Data excerpts
BEGIN
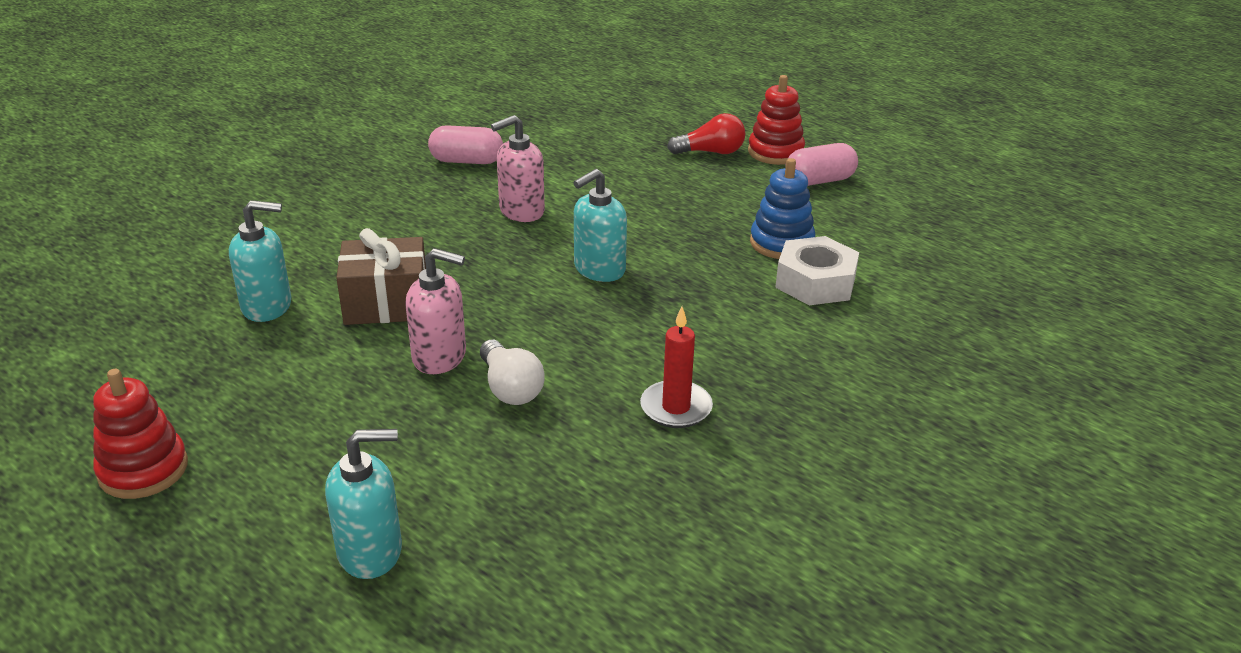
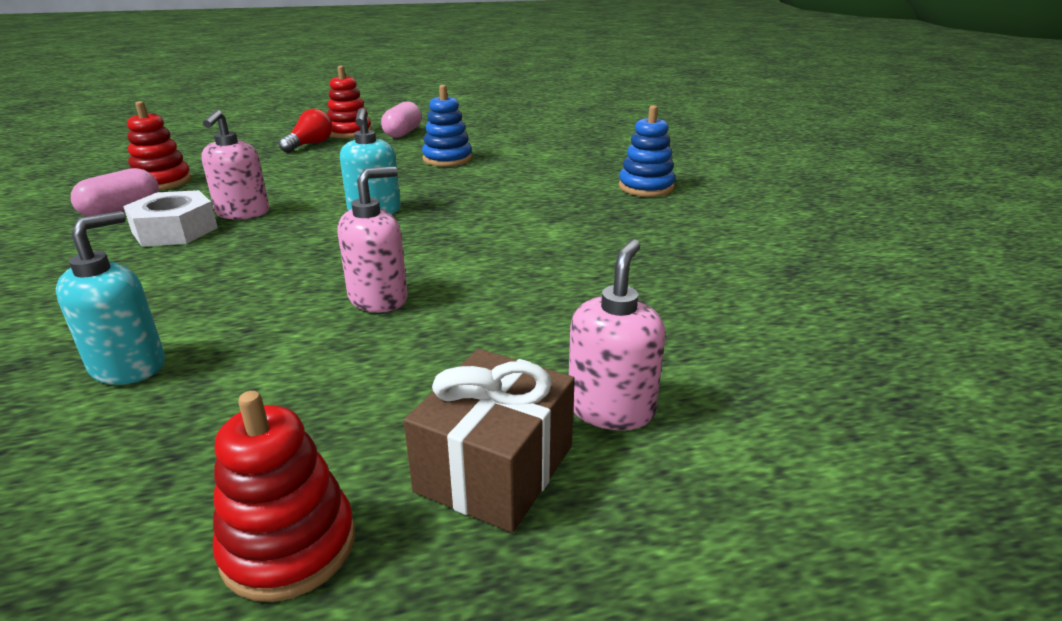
camera: 55 degrees left, 5 degrees down
(370, 551) = (611, 408): turquoise soap dispenser -> pink soap dispenser
(386, 303) = (255, 301): brown gift -> brown gift (495, 468)
(510, 388) = (467, 282): white light bulb -> none
(537, 141) = (162, 182): none -> red stacking toy
(676, 408) = (572, 235): red candle -> none
(815, 282) = (502, 164): white nut -> white nut (175, 230)
(878, 410) = (646, 187): none -> blue stacking toy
END
• [What is expected] Each entry above is to be duplicated exactly, and its pictures omitted.

• [Response below]
camera: 55 degrees left, 5 degrees down
(370, 551) = (611, 408): turquoise soap dispenser -> pink soap dispenser
(386, 303) = (255, 301): brown gift -> brown gift (495, 468)
(510, 388) = (467, 282): white light bulb -> none
(537, 141) = (162, 182): none -> red stacking toy
(676, 408) = (572, 235): red candle -> none
(815, 282) = (502, 164): white nut -> white nut (175, 230)
(878, 410) = (646, 187): none -> blue stacking toy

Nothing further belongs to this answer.